» **What the task asks**: When you reach the line containing "C7: none -> 680pF (DGND, STG)" in the entries below, begin reproducing lines exactly, and stop once the line containing "V3: AC 10mV (+9V, SRC) -> AC 10mV (DGND, SRC)" is done.

» **Records to process**:
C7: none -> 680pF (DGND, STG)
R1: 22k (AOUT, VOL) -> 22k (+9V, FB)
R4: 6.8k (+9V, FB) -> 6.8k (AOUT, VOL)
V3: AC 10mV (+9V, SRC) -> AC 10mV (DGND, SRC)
---
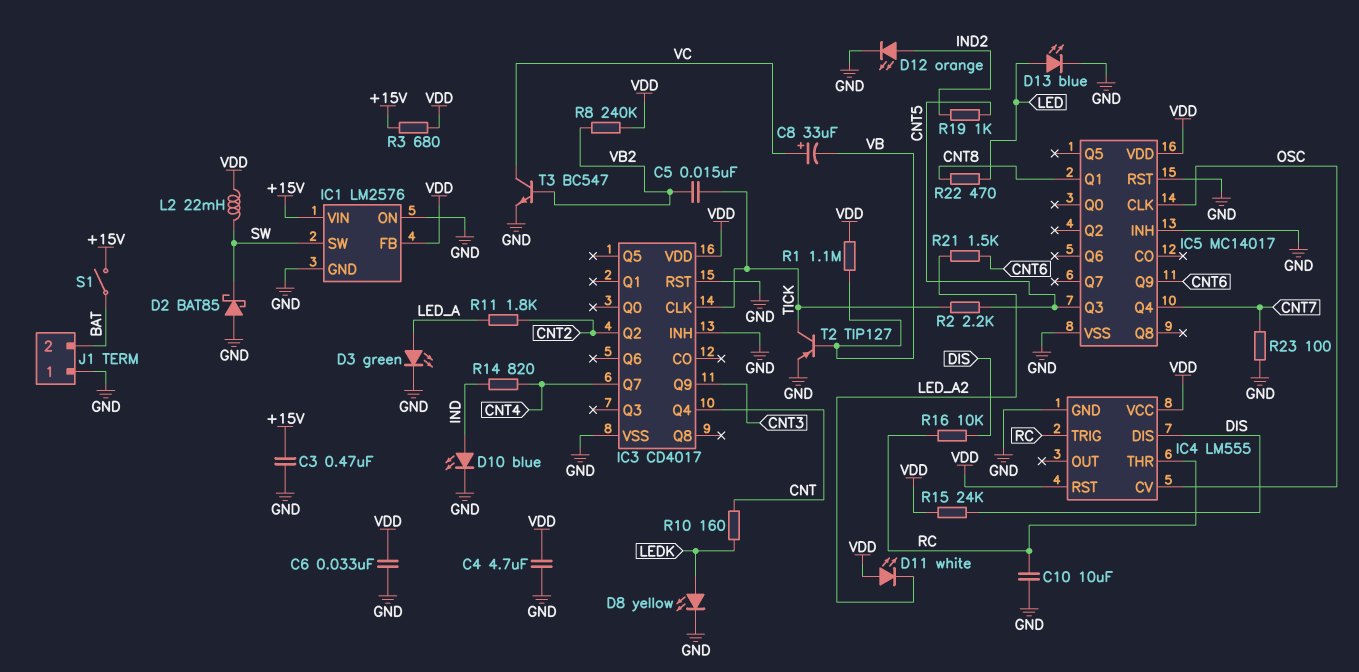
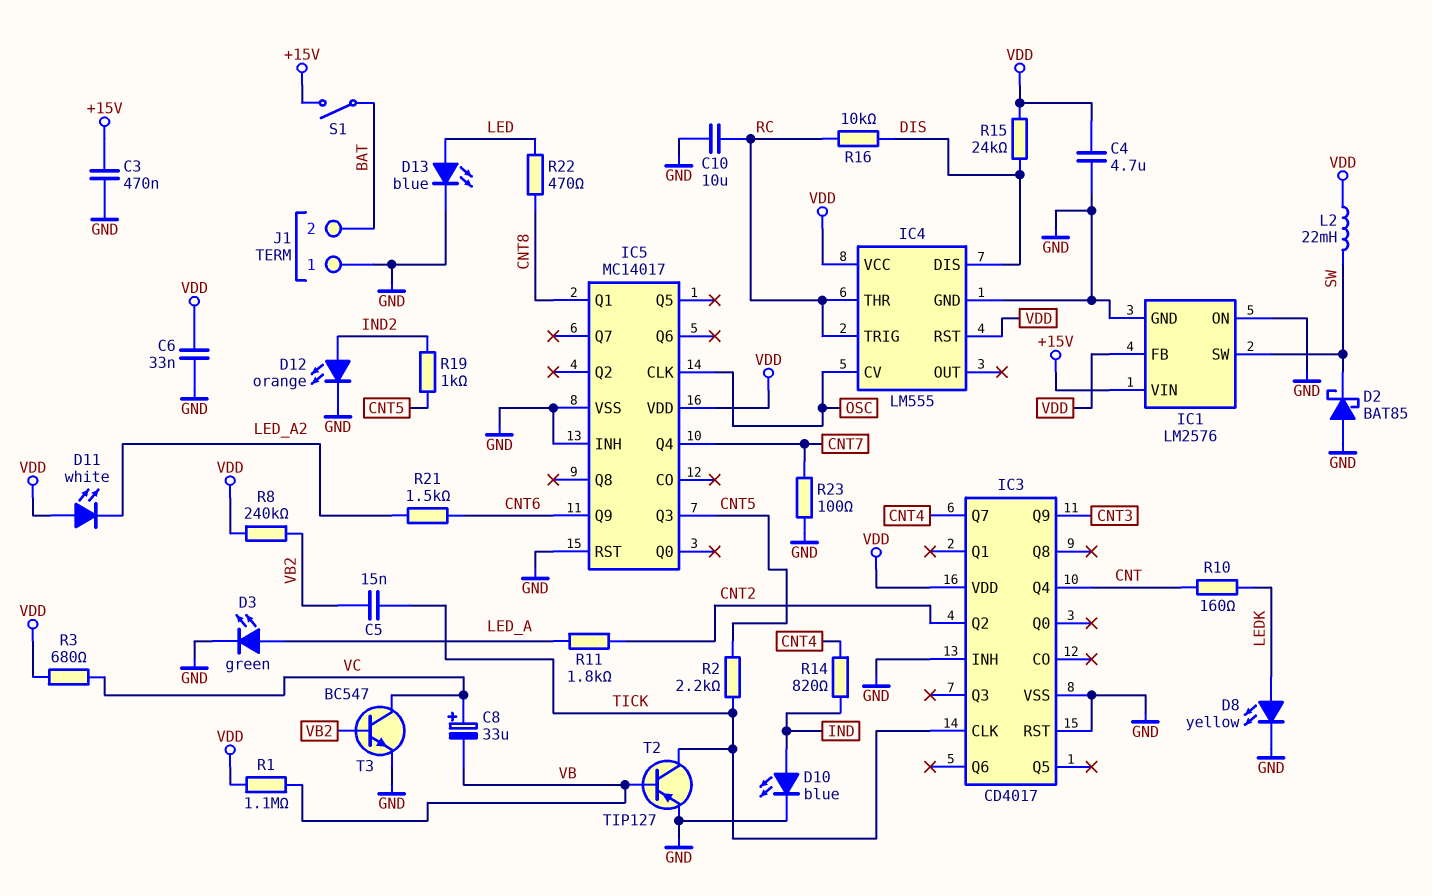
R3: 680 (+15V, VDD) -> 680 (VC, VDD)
* * *
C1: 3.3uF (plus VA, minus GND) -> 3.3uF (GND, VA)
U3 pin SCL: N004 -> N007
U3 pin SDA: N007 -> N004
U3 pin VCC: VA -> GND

» **Written solution**:
C7: none -> 680pF (DGND, STG)
R1: 22k (AOUT, VOL) -> 22k (+9V, FB)
R4: 6.8k (+9V, FB) -> 6.8k (AOUT, VOL)
V3: AC 10mV (+9V, SRC) -> AC 10mV (DGND, SRC)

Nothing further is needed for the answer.